**WHAT TO DO:**
Please output every entry below exactly as written, leaving out any pictures.

**RECORDS TO PROCESS:**
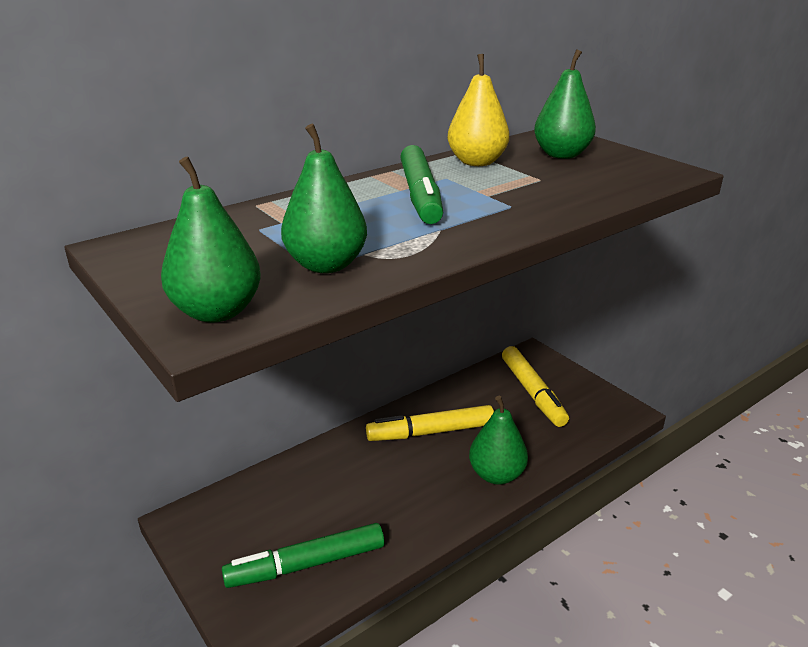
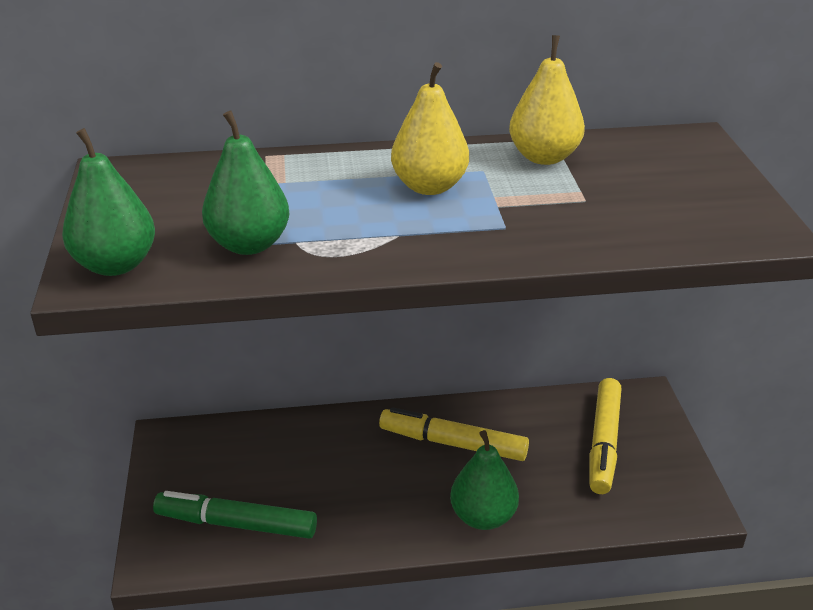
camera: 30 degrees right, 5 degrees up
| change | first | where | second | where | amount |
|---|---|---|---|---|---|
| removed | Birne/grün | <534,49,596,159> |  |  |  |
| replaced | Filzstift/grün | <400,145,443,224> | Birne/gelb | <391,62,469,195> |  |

**ANSWER FOR THIS EXERCISE:**
camera: 30 degrees right, 5 degrees up
| change | first | where | second | where | amount |
|---|---|---|---|---|---|
| removed | Birne/grün | <534,49,596,159> |  |  |  |
| replaced | Filzstift/grün | <400,145,443,224> | Birne/gelb | <391,62,469,195> |  |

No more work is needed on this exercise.